YOUR ASSIGNMENT: Keep the pictures out, please, and set down every record exactly.

━━━ PROVIDED ENTRIES ━━━

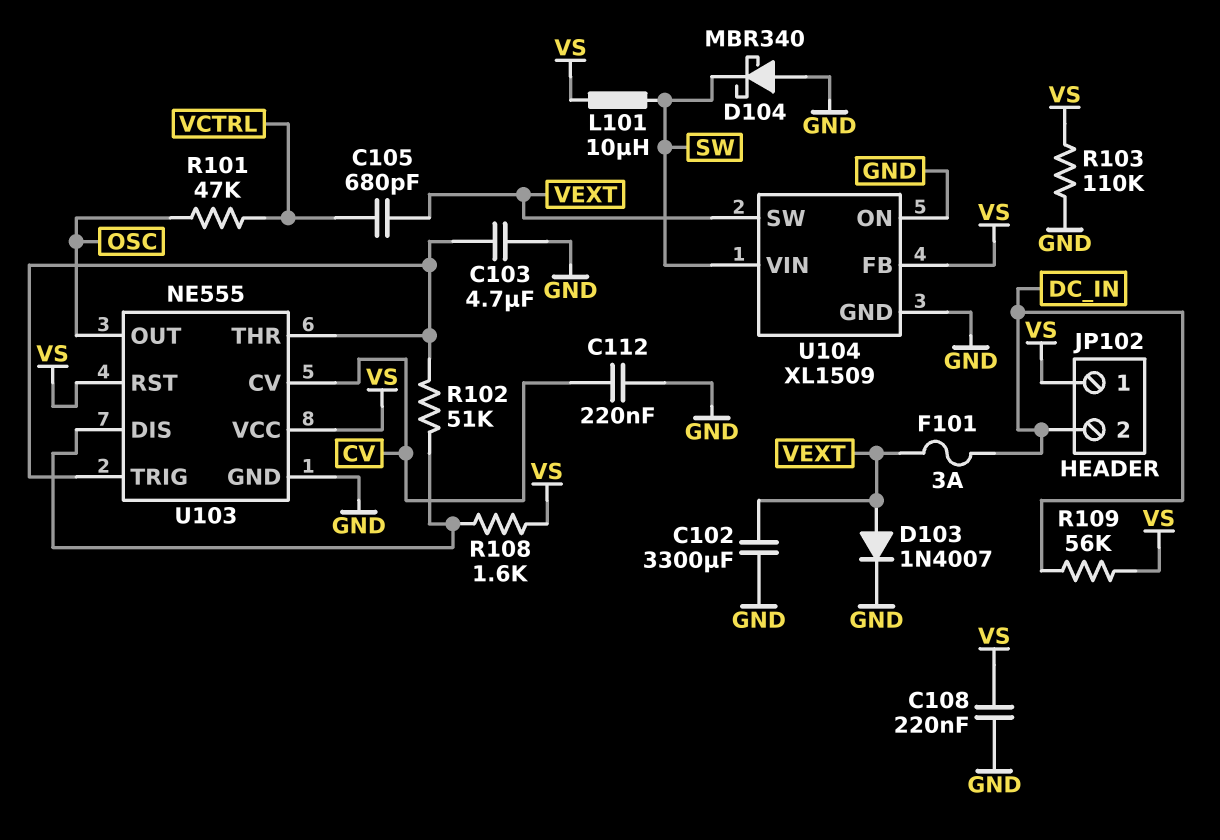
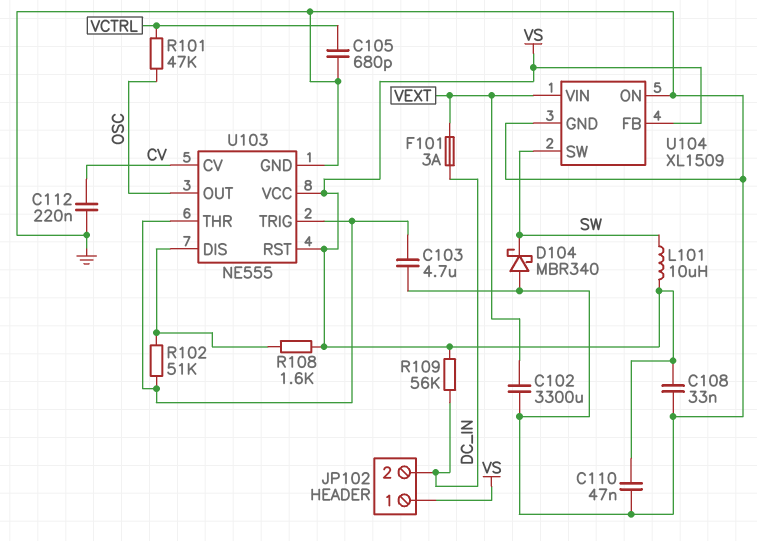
C105: 680pF (VCTRL, VEXT) -> 680pF (GND, VCTRL)
C108: 220nF (GND, VS) -> 33nF (GND, VS)
C110: none -> 47nF (GND, VS)
D103: diode 1N4007 (A VEXT, K GND) -> none
R103: 110k (GND, VS) -> none
U104 pin SW: VEXT -> SW
U104 pin VIN: SW -> VEXT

━━━

COMPLETED TASK:
C105: 680pF (VCTRL, VEXT) -> 680pF (GND, VCTRL)
C108: 220nF (GND, VS) -> 33nF (GND, VS)
C110: none -> 47nF (GND, VS)
D103: diode 1N4007 (A VEXT, K GND) -> none
R103: 110k (GND, VS) -> none
U104 pin SW: VEXT -> SW
U104 pin VIN: SW -> VEXT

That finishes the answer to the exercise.